_BRIEF_. Show every line of the entries below that contains the word "screenshot".

Entries on where targets appear:

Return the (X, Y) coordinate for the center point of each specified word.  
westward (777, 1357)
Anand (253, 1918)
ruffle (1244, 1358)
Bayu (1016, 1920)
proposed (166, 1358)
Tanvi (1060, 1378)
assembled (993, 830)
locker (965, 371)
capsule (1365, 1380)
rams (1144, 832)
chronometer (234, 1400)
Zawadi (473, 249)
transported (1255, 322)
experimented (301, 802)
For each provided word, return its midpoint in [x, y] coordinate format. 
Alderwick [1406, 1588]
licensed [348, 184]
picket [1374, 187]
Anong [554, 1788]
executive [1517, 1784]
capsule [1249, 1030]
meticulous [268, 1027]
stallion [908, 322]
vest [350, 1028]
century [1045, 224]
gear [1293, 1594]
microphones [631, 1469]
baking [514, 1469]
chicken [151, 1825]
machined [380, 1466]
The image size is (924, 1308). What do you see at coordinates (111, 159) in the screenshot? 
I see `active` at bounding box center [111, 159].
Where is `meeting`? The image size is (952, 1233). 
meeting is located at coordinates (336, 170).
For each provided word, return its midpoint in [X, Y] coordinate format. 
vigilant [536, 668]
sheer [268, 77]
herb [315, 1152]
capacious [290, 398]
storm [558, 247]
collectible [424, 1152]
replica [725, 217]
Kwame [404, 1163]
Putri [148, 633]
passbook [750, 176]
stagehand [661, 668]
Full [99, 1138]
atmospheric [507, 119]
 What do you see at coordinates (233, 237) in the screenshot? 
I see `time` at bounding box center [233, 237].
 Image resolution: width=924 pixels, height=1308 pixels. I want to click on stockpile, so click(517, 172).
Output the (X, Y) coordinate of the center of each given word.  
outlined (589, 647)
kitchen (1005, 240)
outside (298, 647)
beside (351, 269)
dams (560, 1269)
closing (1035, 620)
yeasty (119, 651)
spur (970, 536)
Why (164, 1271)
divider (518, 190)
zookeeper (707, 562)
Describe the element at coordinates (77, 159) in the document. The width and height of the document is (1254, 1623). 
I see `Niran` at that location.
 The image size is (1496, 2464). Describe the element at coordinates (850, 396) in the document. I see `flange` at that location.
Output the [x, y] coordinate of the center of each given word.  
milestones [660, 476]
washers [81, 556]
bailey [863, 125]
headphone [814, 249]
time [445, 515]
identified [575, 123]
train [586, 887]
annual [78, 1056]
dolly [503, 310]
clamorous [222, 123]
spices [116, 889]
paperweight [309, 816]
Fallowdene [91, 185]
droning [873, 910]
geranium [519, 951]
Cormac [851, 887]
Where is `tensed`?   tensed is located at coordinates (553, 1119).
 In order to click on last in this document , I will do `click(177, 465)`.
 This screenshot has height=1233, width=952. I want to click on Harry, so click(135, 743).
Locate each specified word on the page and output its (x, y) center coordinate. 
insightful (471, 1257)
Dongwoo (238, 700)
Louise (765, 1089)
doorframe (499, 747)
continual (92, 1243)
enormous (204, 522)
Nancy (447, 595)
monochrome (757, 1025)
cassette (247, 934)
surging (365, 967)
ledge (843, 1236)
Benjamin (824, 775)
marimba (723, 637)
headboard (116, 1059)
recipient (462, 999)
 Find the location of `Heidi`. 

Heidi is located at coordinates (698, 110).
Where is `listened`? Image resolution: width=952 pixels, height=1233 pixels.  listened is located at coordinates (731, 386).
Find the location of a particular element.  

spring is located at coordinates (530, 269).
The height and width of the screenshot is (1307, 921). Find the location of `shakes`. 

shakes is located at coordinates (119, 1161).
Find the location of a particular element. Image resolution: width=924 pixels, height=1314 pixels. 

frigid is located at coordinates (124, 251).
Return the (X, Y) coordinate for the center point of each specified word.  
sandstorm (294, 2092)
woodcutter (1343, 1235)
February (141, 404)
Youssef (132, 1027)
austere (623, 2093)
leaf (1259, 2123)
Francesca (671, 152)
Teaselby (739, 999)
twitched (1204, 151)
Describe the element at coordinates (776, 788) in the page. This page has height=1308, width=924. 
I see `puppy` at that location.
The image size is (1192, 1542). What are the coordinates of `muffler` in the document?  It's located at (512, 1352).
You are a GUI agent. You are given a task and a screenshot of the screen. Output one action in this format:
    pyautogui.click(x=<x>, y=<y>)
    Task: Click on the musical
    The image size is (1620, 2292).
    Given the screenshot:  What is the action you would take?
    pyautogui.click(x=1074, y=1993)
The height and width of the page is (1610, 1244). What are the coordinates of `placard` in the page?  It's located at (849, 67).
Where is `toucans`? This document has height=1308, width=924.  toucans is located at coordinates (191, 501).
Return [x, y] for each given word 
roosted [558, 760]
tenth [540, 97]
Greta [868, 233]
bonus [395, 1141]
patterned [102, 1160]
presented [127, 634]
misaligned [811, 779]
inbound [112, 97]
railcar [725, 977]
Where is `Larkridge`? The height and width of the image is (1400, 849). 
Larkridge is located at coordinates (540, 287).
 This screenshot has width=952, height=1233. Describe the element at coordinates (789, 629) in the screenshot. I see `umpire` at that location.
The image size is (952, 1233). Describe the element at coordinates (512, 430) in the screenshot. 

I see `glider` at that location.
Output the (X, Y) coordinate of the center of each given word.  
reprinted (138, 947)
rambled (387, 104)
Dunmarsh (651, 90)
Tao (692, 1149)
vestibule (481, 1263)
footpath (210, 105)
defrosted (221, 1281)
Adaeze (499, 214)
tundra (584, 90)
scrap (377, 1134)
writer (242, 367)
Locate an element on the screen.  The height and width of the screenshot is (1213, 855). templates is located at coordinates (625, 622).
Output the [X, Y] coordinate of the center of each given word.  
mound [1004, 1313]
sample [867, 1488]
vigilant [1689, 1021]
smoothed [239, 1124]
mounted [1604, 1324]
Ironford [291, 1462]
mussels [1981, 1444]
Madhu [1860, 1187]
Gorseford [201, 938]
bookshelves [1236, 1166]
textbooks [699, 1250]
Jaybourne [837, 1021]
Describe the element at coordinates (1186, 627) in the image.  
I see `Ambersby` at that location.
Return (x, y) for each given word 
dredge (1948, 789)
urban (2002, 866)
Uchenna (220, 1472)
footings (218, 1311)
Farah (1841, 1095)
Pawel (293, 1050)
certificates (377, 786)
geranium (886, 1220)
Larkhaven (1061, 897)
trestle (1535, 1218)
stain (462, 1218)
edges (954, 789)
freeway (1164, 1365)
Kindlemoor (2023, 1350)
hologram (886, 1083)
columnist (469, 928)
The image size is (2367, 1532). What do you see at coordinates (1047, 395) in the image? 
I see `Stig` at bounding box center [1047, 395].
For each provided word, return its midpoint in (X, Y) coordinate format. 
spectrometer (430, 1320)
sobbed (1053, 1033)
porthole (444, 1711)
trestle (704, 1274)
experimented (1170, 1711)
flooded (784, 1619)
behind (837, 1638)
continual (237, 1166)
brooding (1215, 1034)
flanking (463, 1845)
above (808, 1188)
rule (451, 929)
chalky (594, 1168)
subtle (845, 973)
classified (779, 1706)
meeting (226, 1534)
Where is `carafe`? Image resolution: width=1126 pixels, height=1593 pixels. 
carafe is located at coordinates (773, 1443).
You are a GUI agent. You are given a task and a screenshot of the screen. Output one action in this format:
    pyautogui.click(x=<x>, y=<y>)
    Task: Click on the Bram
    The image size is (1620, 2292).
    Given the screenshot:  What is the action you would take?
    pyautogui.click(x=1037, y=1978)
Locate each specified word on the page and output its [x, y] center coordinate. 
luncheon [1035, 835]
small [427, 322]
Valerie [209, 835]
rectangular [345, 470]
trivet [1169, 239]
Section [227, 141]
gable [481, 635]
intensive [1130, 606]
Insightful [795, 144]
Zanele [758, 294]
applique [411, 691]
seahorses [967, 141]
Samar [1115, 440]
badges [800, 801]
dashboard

_FULL RESPONSE_.
The image size is (924, 1308). What do you see at coordinates (111, 159) in the screenshot? 
 What do you see at coordinates (233, 237) in the screenshot? 
 This screenshot has height=1233, width=952. I want to click on Harry, so click(135, 743).
The height and width of the screenshot is (1307, 921). Find the location of `shakes`. 
You are a GUI agent. You are given a task and a screenshot of the screen. Output one action in this format:
    Given the screenshot:  What is the action you would take?
 This screenshot has width=952, height=1233. Describe the element at coordinates (789, 629) in the screenshot. I see `umpire` at that location.
The image size is (952, 1233). Describe the element at coordinates (512, 430) in the screenshot. 
Locate an element on the screen.  The height and width of the screenshot is (1213, 855). templates is located at coordinates (625, 622).
You are a GUI agent. You are given a task and a screenshot of the screen. Output one action in this format:
    Given the screenshot:  What is the action you would take?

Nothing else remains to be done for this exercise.